Edit tracking data:
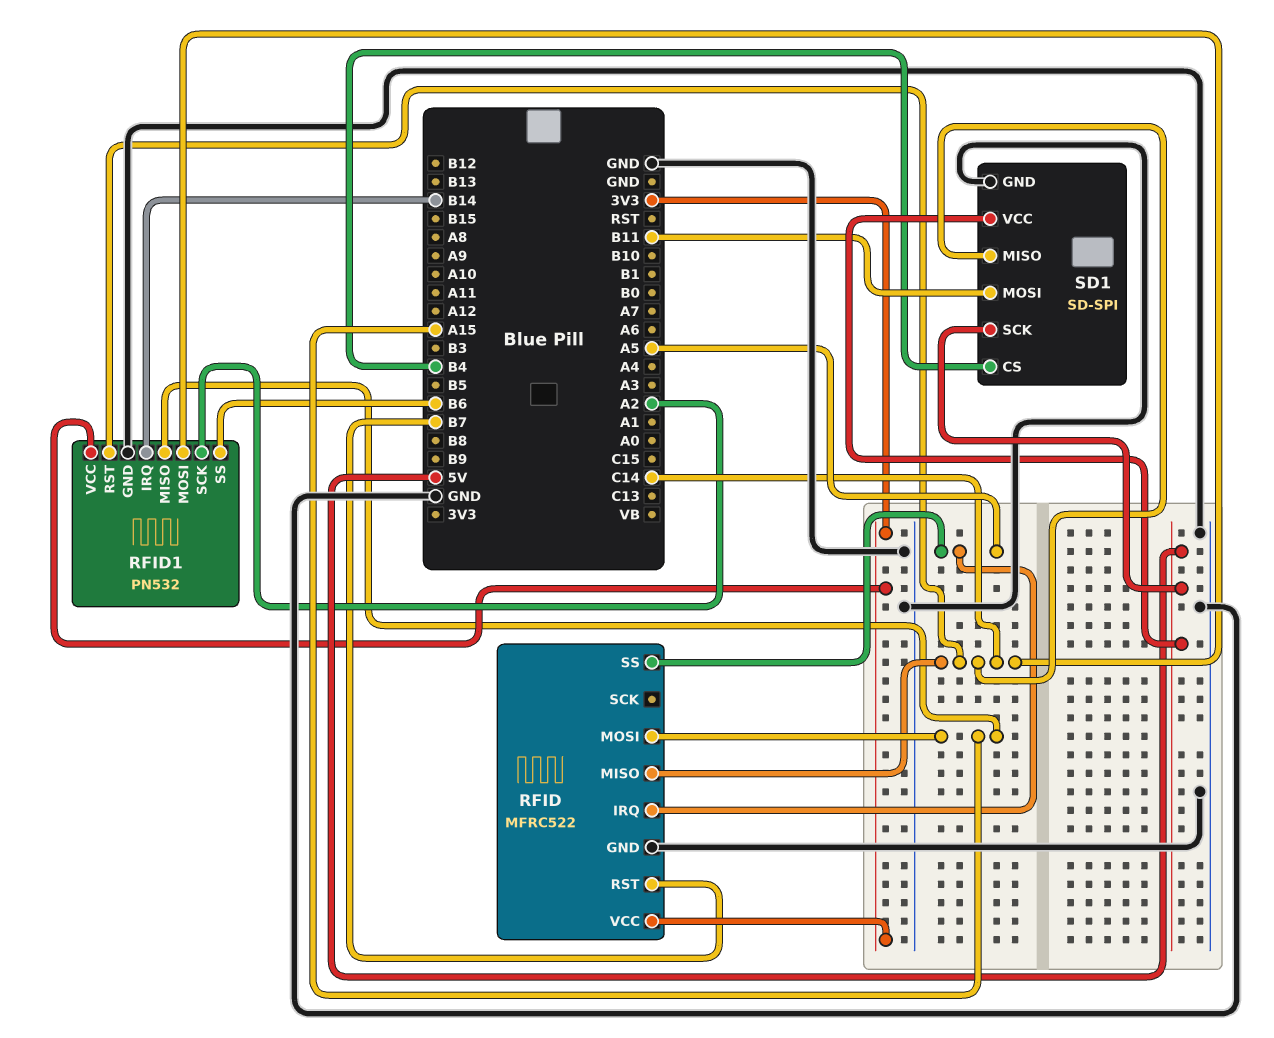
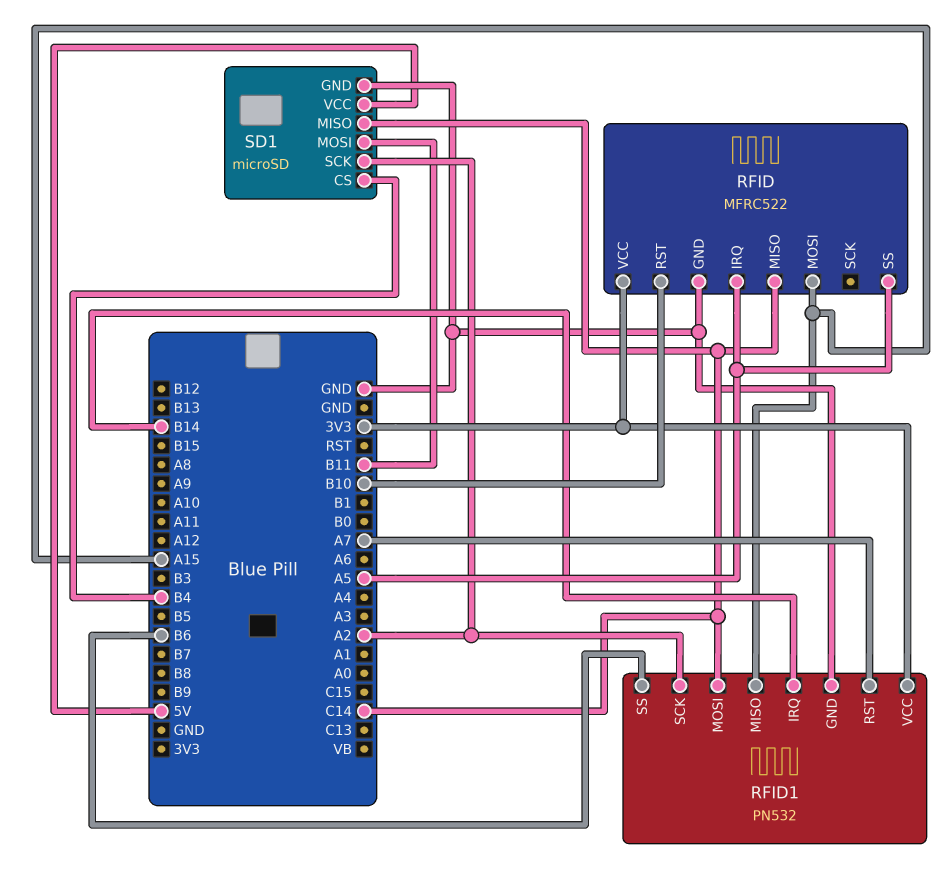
RFID pin RST: B7 -> B10
RFID1 pin RST: C14 -> A7
SD1: SD-SPI -> microSD
SD1 pin SCK: 5V -> A2

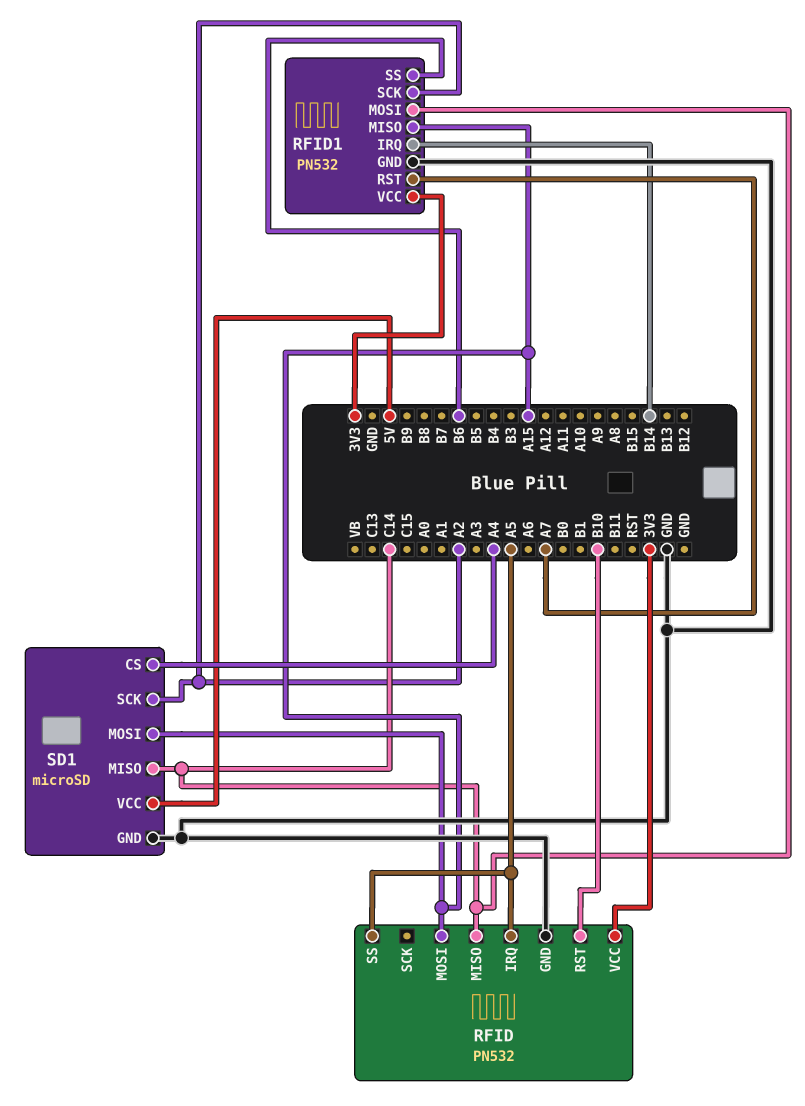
RFID: MFRC522 -> PN532
SD1 pin CS: B4 -> A4
SD1 pin MOSI: B11 -> A15

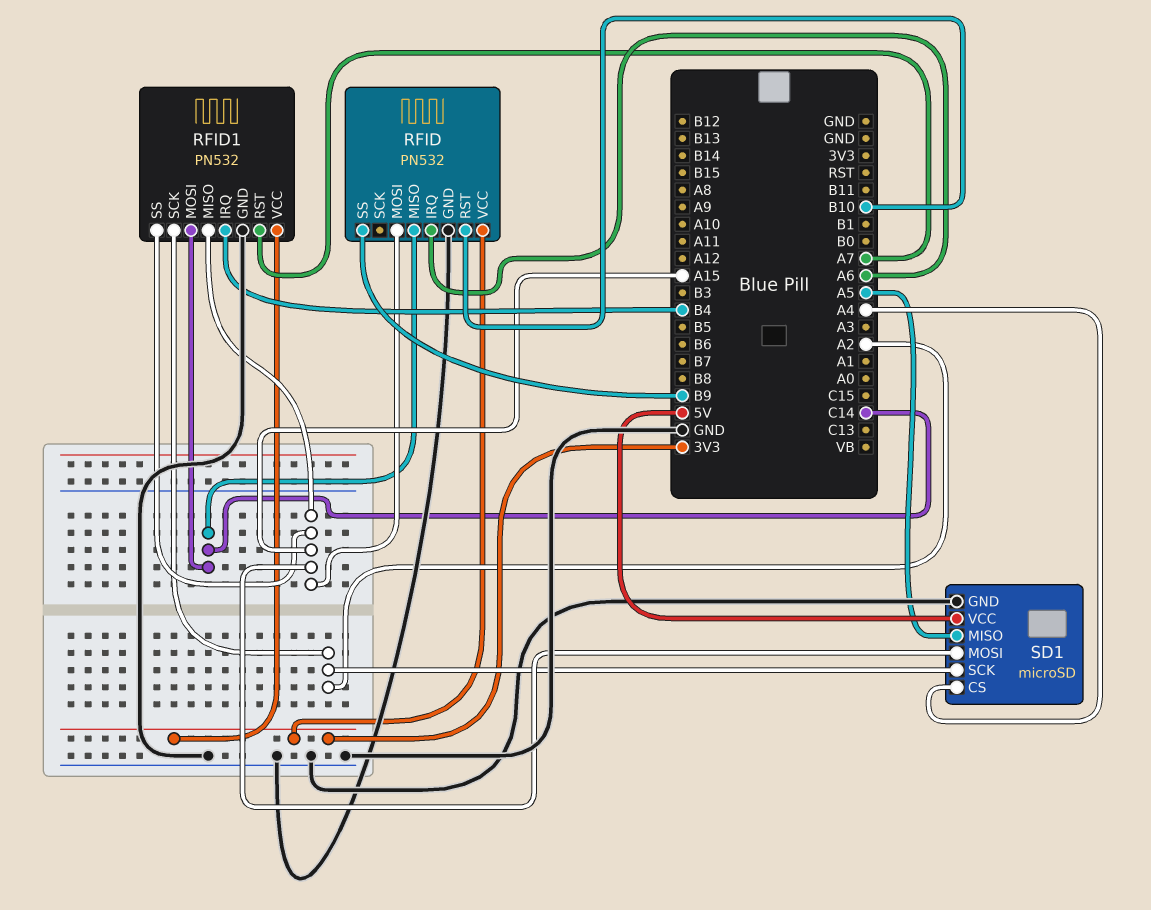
RFID pin IRQ: A5 -> A6
RFID pin SS: A5 -> B9
RFID1 pin IRQ: B14 -> B4
RFID1 pin SS: B6 -> A15
SD1 pin MISO: C14 -> A5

[WORK ITEM] With the pictures omitted, set down each line exactly, starting at the first line of the records above and ending with the line that contains "RFID1 pin IRQ: B14 -> B4".

[SOLVED PROBLEM]
RFID pin RST: B7 -> B10
RFID1 pin RST: C14 -> A7
SD1: SD-SPI -> microSD
SD1 pin SCK: 5V -> A2

RFID: MFRC522 -> PN532
SD1 pin CS: B4 -> A4
SD1 pin MOSI: B11 -> A15

RFID pin IRQ: A5 -> A6
RFID pin SS: A5 -> B9
RFID1 pin IRQ: B14 -> B4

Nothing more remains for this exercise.